[Assigned task] Search the entries below. Return every line that has "purple" in it.

::: Data shown :::

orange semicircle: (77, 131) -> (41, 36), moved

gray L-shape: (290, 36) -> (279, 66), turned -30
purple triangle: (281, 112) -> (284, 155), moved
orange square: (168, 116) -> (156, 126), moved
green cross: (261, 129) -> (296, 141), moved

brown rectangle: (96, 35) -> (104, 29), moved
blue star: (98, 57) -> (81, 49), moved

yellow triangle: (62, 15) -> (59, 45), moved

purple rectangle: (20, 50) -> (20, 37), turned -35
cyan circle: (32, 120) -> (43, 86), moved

:::

[Task output]
purple triangle: (281, 112) -> (284, 155), moved
purple rectangle: (20, 50) -> (20, 37), turned -35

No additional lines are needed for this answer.